**DIRECTIONS FOR THIS TASK:** Take the entries below and reproduce exactly the portion that begins at the line containing "camera: 150 degrees right, 5 degrees up" and ends at the line containing "(638, 536) = (358, 444): black", keeping both ends, dropping pictures, and adding nothing else.

▼▼▼

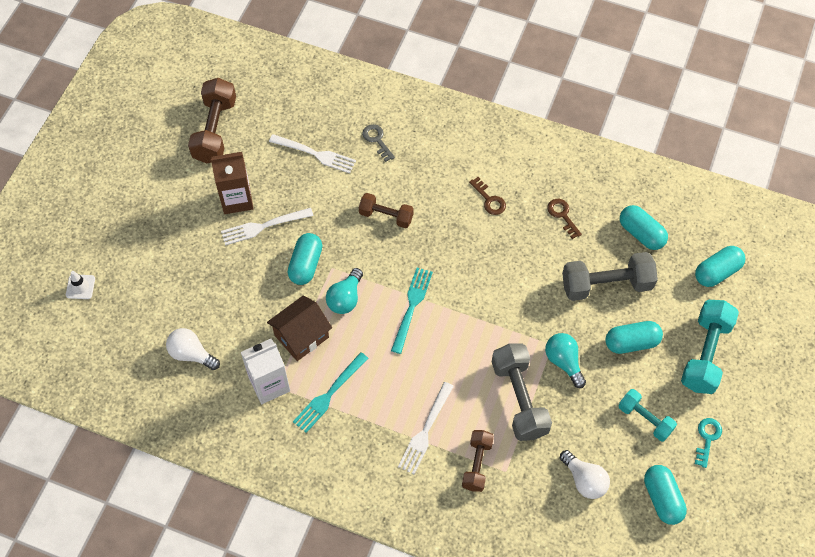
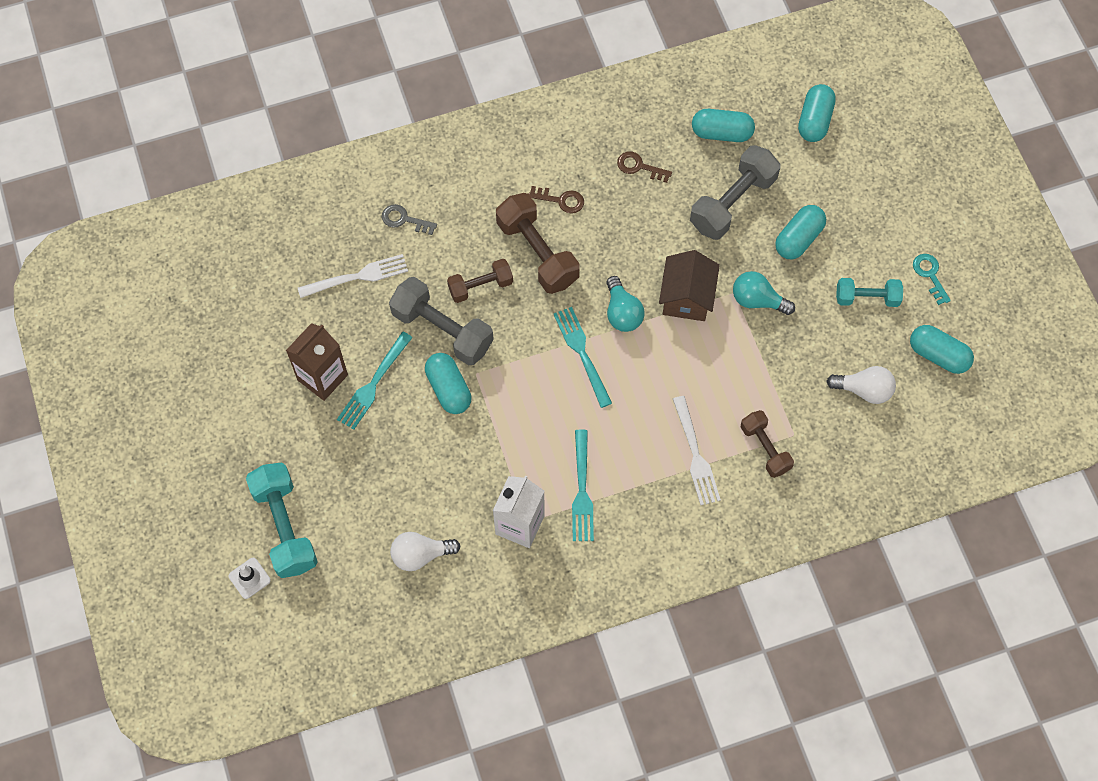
camera: 40 degrees left, 5 degrees up
(215, 130) = (235, 326): brown dumbbell -> brown dumbbell (537, 253)
(263, 226) = (374, 383): white fork -> turquoise fork
(301, 336) = (507, 458): brown house -> brown house (686, 297)
(345, 298) = (515, 392): turquoise light bulb -> turquoise light bulb (622, 313)
(519, 399) = (749, 362): grey dumbbell -> grey dumbbell (442, 330)
(705, 354) = (866, 202): turquoise dumbbell -> turquoise dumbbell (285, 527)

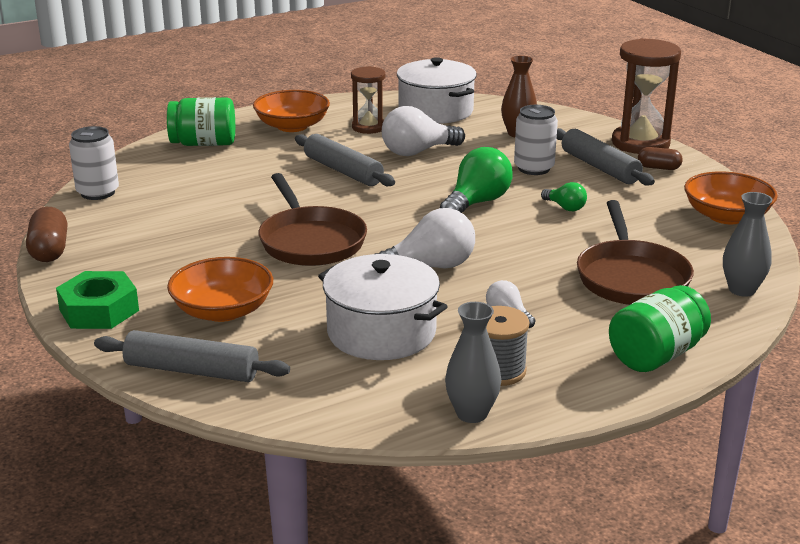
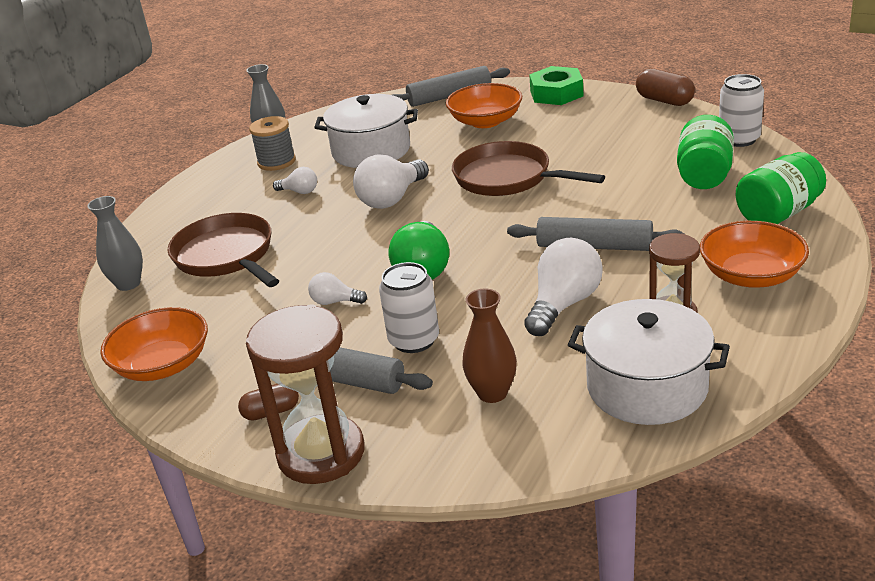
camera: 150 degrees right, 5 degrees up
(565, 207) = (335, 302): green light bulb -> white light bulb
(656, 355) = (179, 209): green jar -> green jar (704, 175)

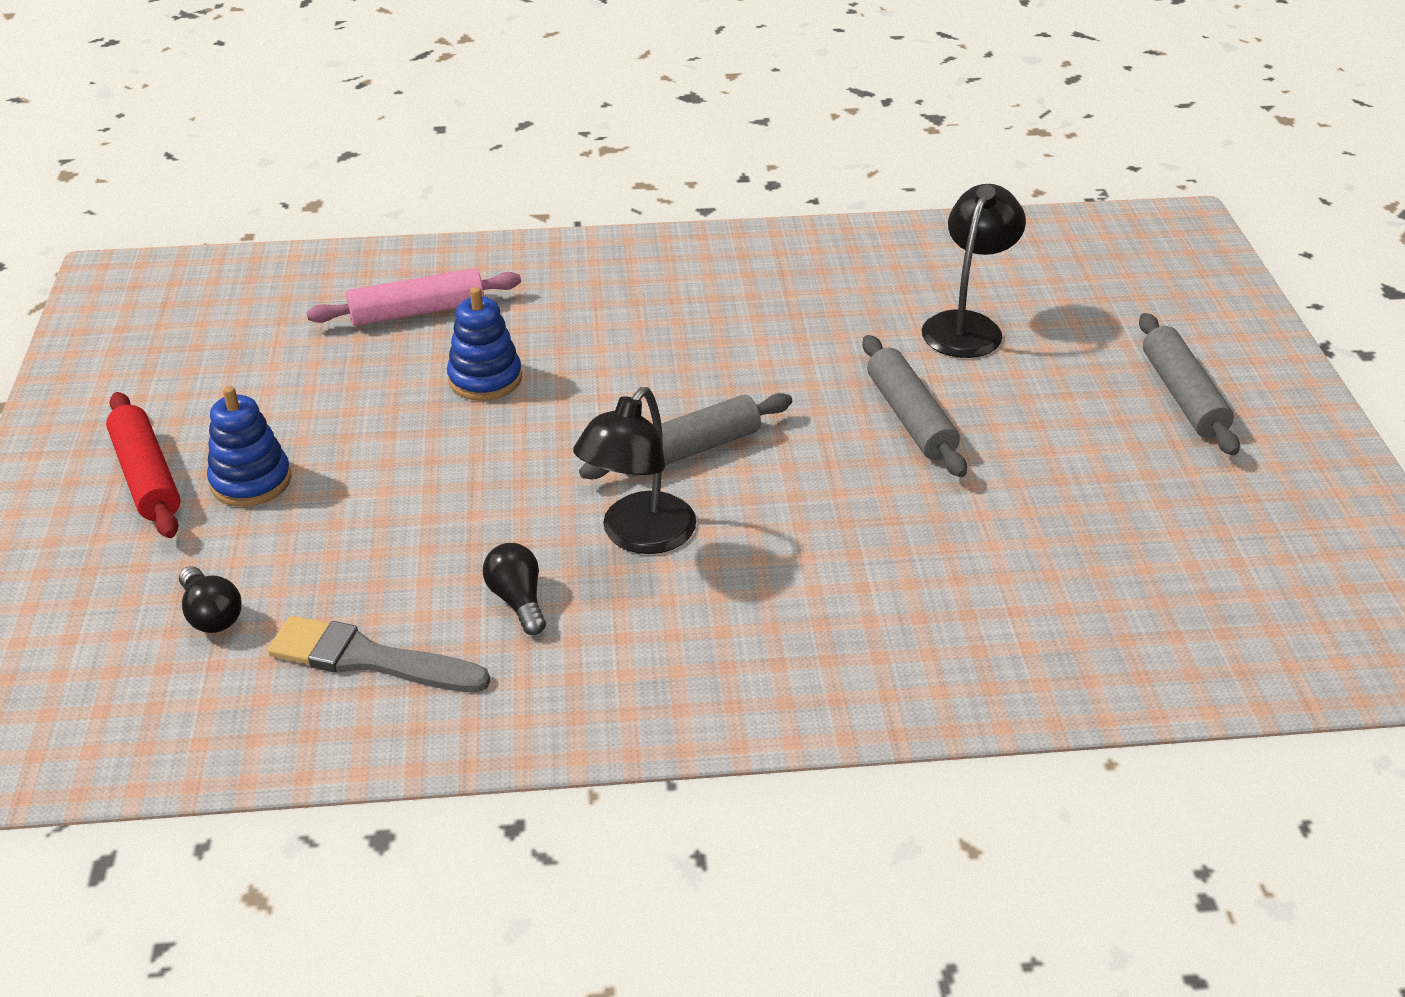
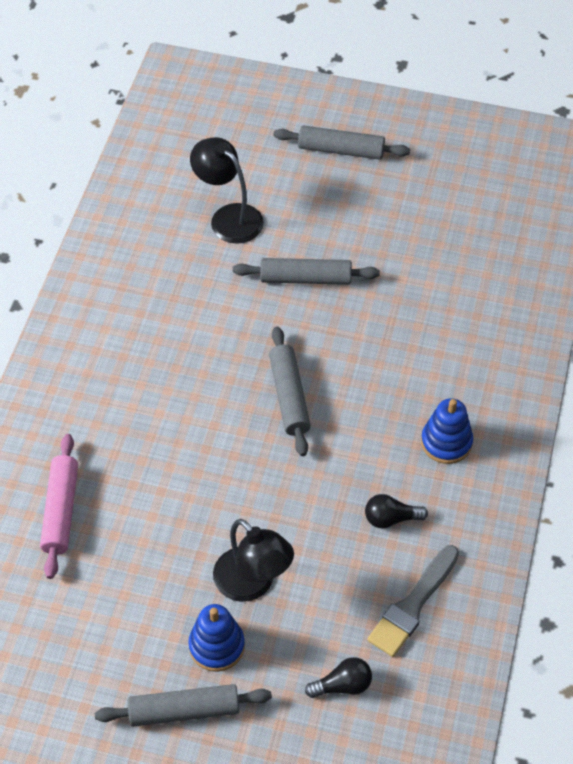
camera: 70 degrees left, 15 degrees up
(147, 477) = (184, 711): red rolling pin -> grey rolling pin
(485, 379) = (163, 487): blue stacking toy -> blue stacking toy (446, 442)
(638, 536) = (358, 444): black lamp -> black lamp (252, 584)

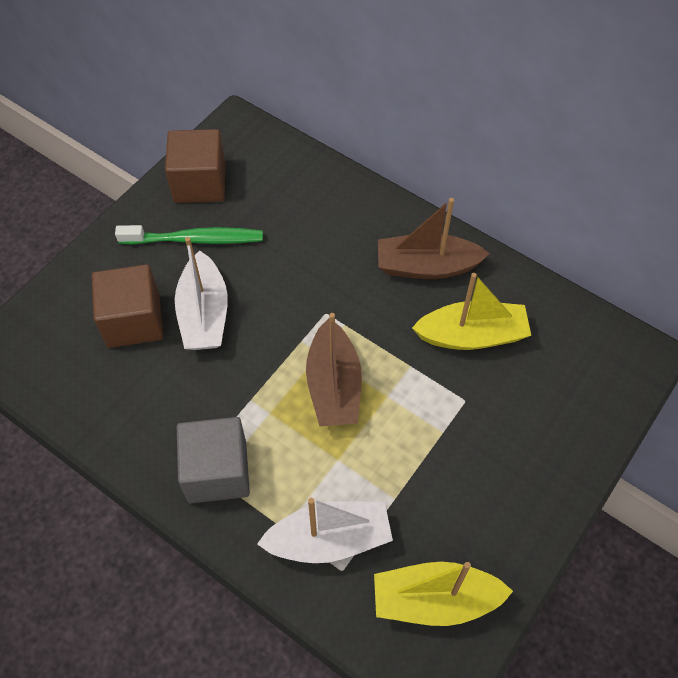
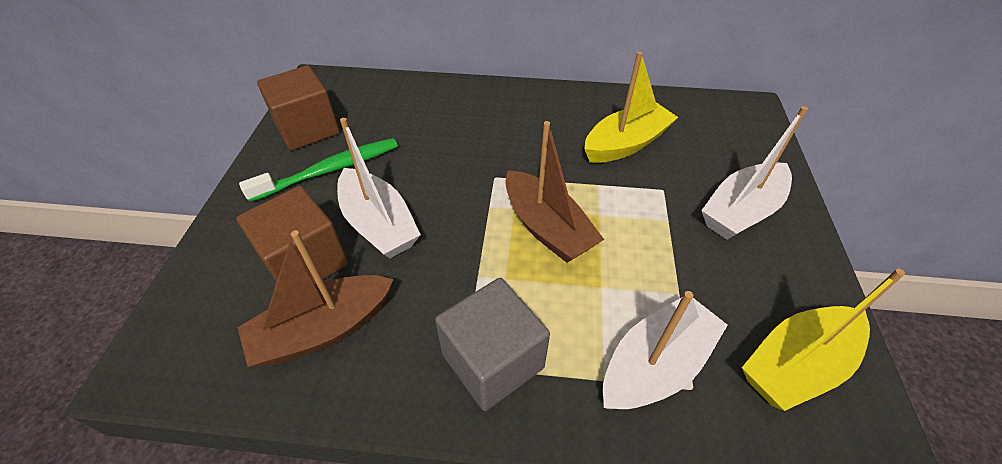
camera: 30 degrees left, 10 degrees down
(426, 266) = (550, 114): brown boat -> brown boat (323, 329)
(517, 457) = (741, 211): none -> white boat

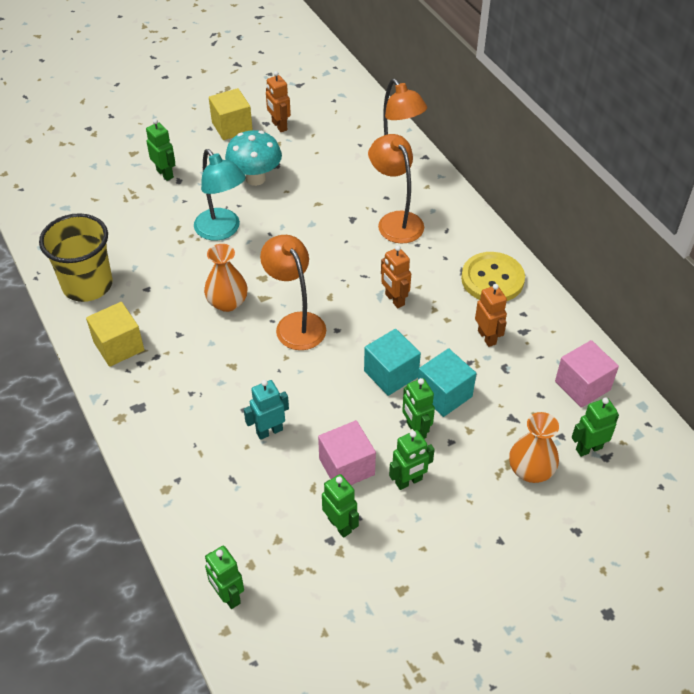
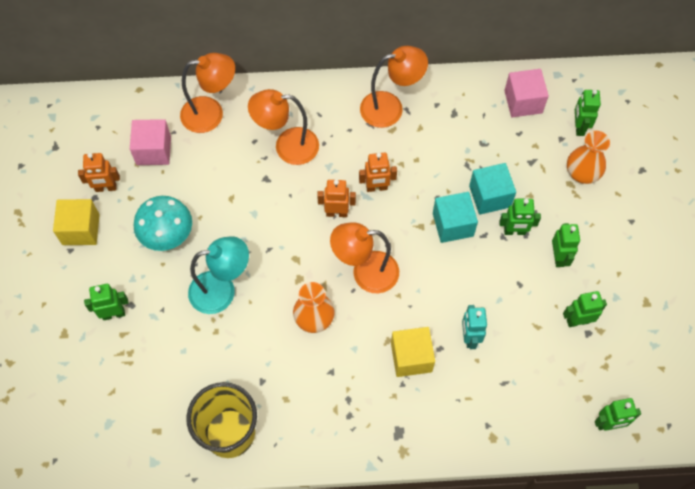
camera: 65 degrees left, 15 degrees up
(119, 346) = (321, 427): yellow cube -> yellow cube (411, 357)
(346, 466) = (527, 294): pink cube -> pink cube (153, 150)
(487, 337) = (448, 140): orange robot -> orange robot (336, 213)
(492, 279) = (390, 108): yellow button -> orange lamp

▲▲▲

**EXPECTED OUTPUT:**
camera: 150 degrees right, 5 degrees up
(565, 207) = (335, 302): green light bulb -> white light bulb
(656, 355) = (179, 209): green jar -> green jar (704, 175)

camera: 70 degrees left, 15 degrees up
(147, 477) = (184, 711): red rolling pin -> grey rolling pin
(485, 379) = (163, 487): blue stacking toy -> blue stacking toy (446, 442)
(638, 536) = (358, 444): black lamp -> black lamp (252, 584)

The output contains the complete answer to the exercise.